Exercise directions
Below are records; extract exactly the lines from the one with "GPS pin RX: D5 -> D1" through the final line, including both, but drop the pictures.

Source information
⁂
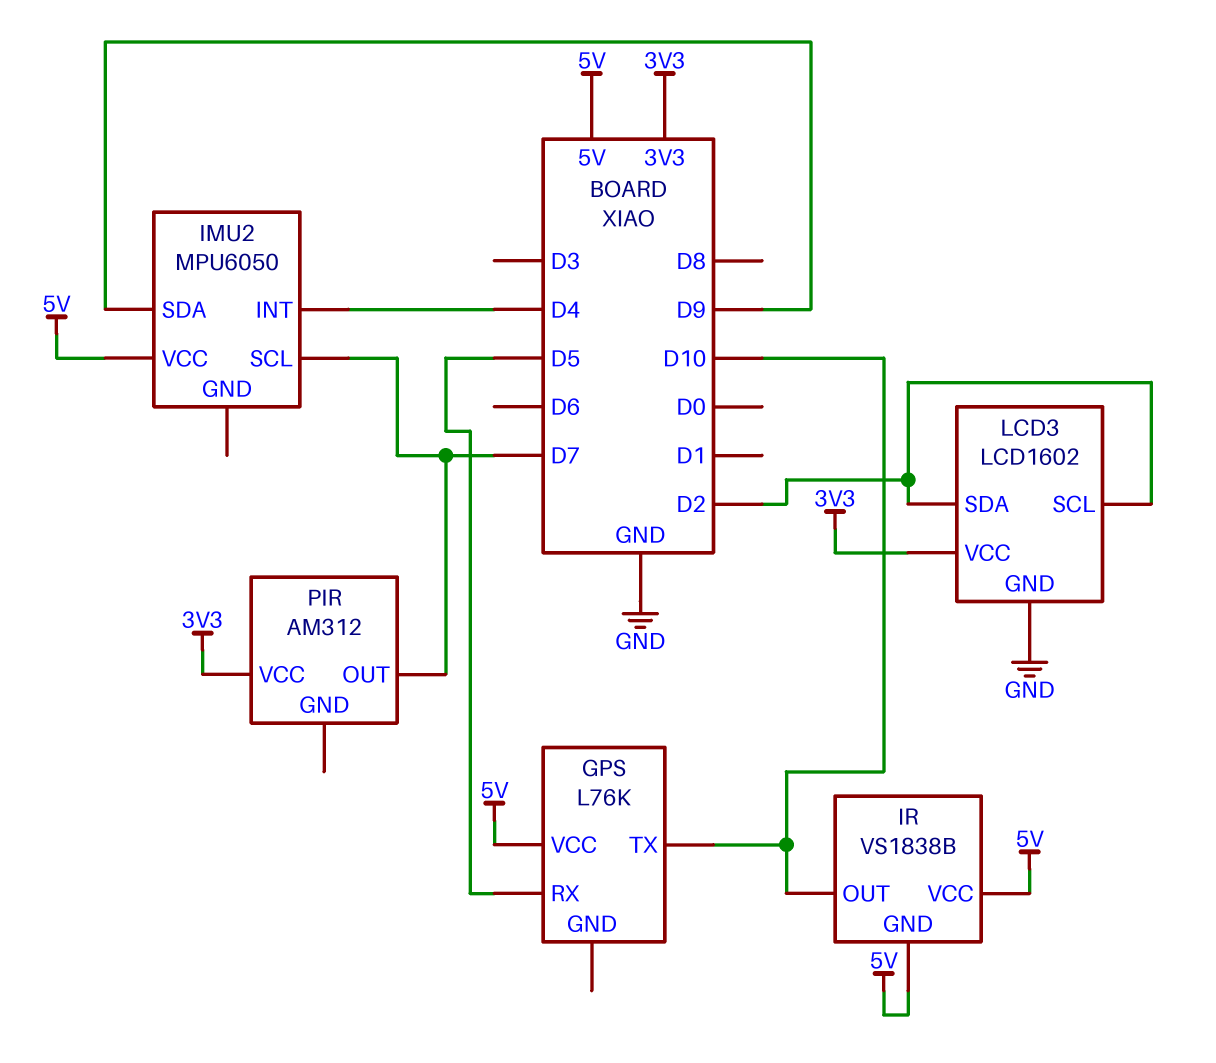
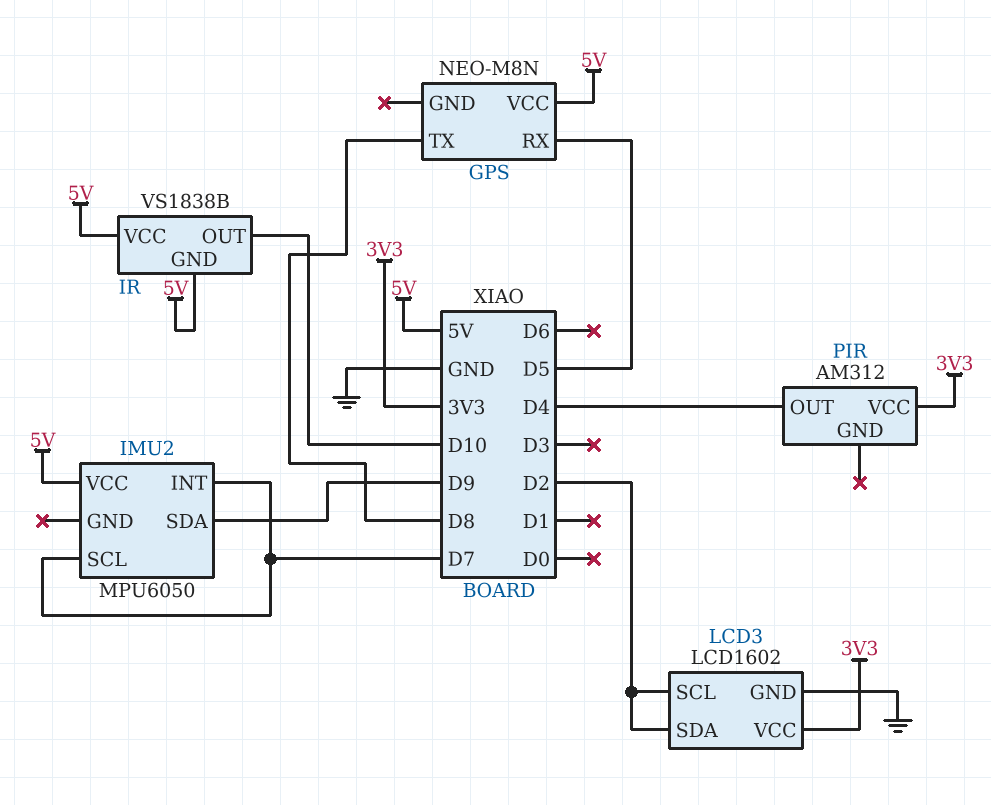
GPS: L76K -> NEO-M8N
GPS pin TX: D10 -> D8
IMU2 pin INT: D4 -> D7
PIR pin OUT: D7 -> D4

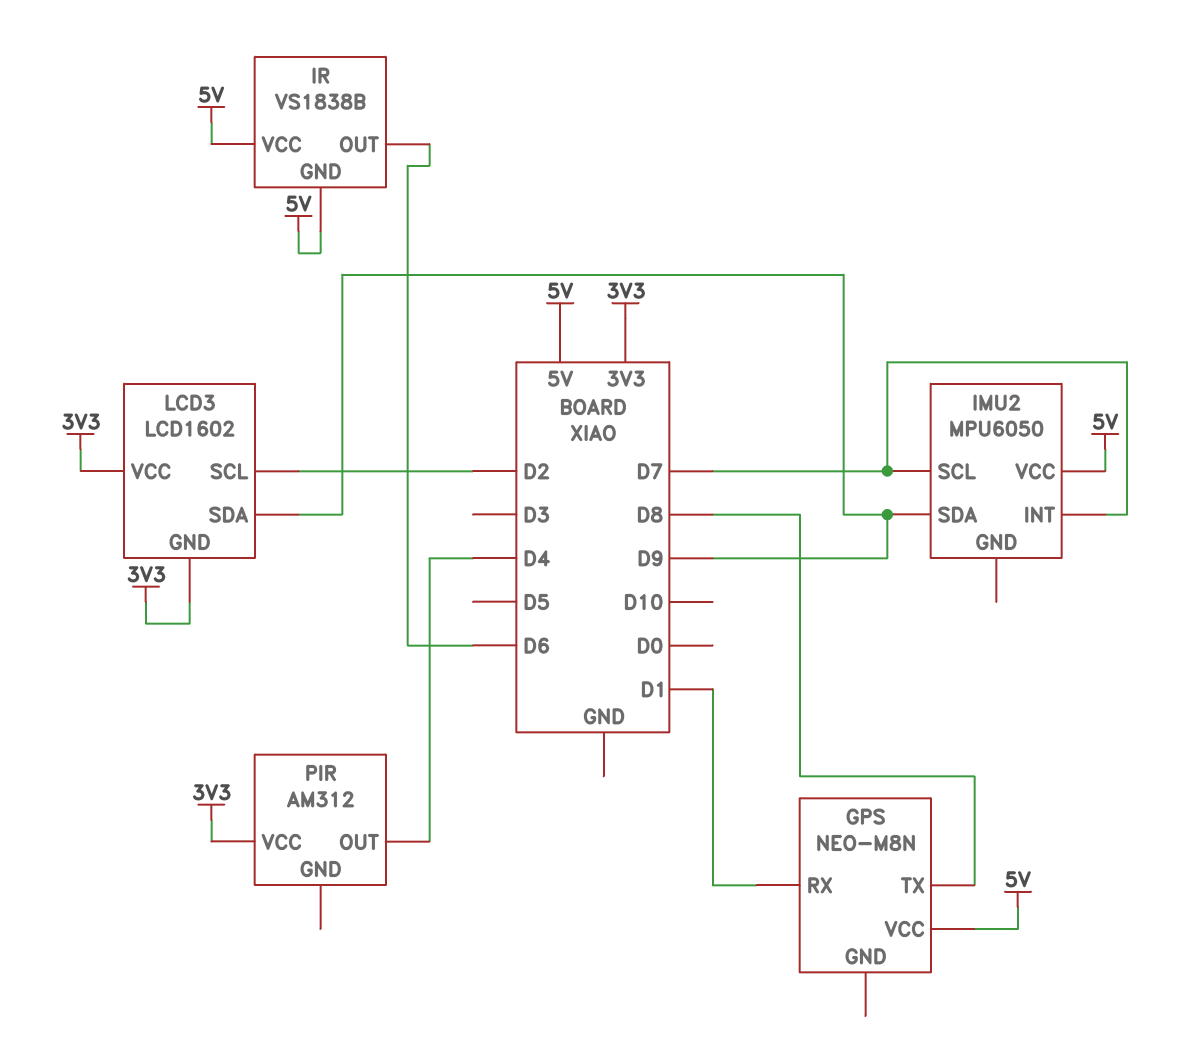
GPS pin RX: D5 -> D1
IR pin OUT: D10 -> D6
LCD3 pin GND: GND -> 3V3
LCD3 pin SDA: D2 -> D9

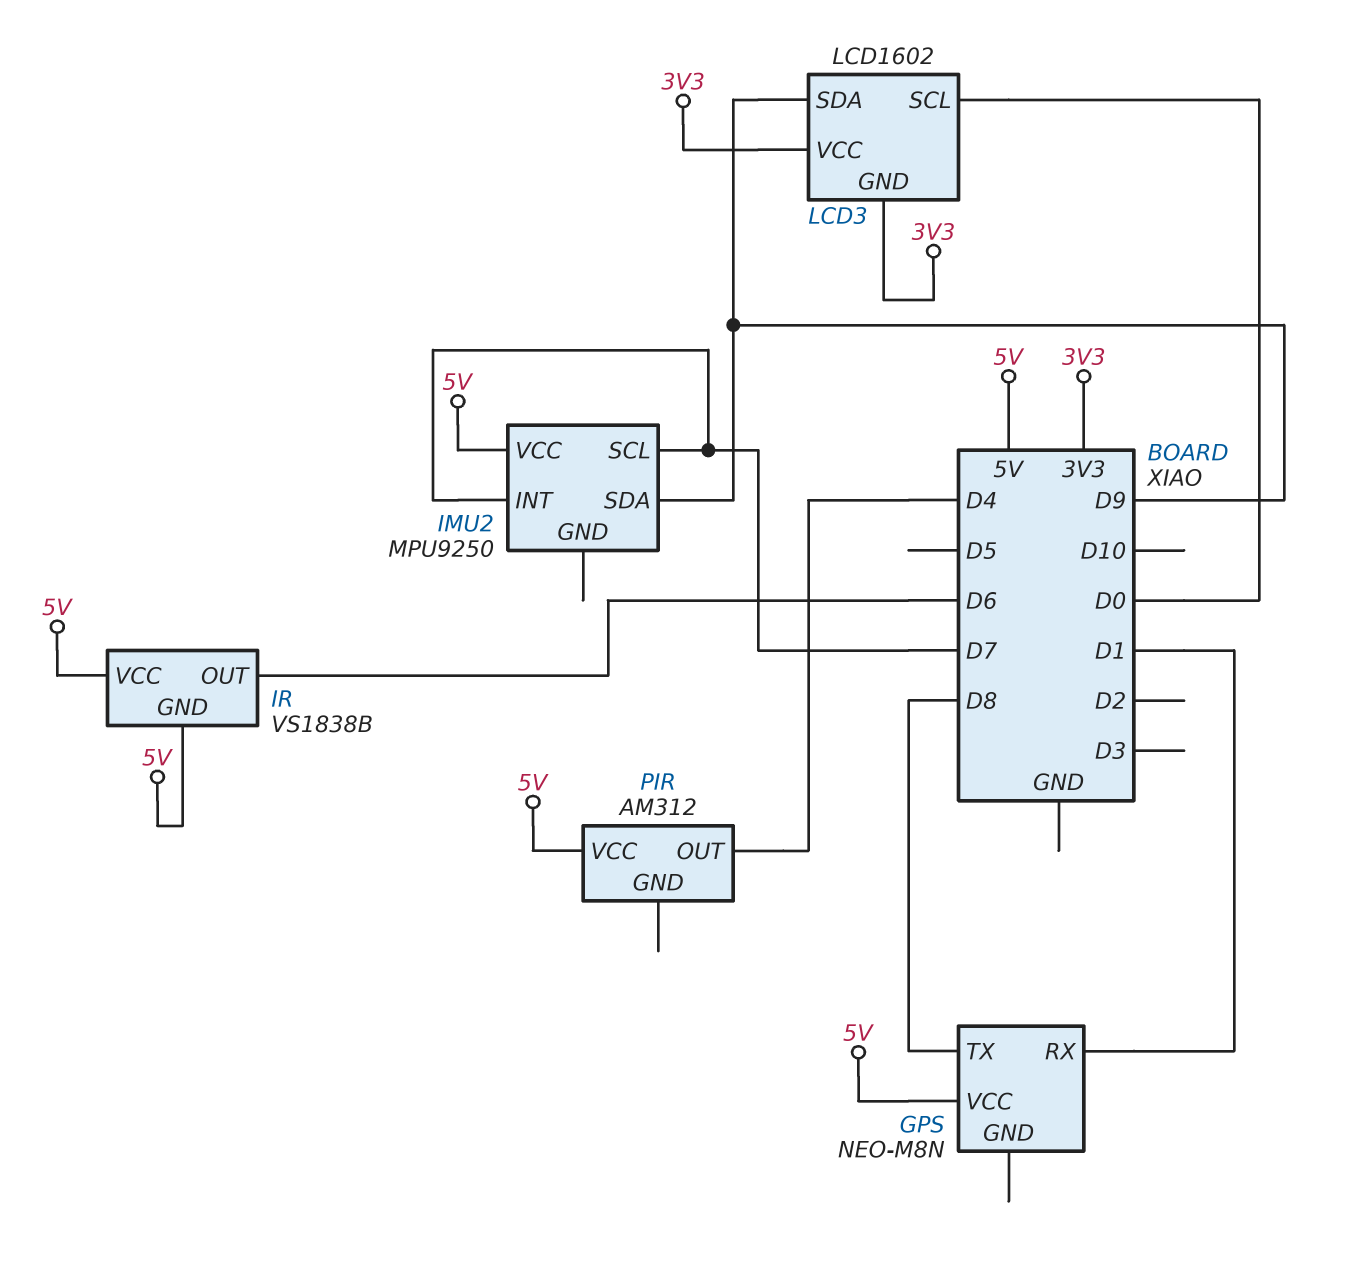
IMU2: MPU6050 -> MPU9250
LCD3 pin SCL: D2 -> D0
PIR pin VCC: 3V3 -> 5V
⁂
Response below
GPS pin RX: D5 -> D1
IR pin OUT: D10 -> D6
LCD3 pin GND: GND -> 3V3
LCD3 pin SDA: D2 -> D9

IMU2: MPU6050 -> MPU9250
LCD3 pin SCL: D2 -> D0
PIR pin VCC: 3V3 -> 5V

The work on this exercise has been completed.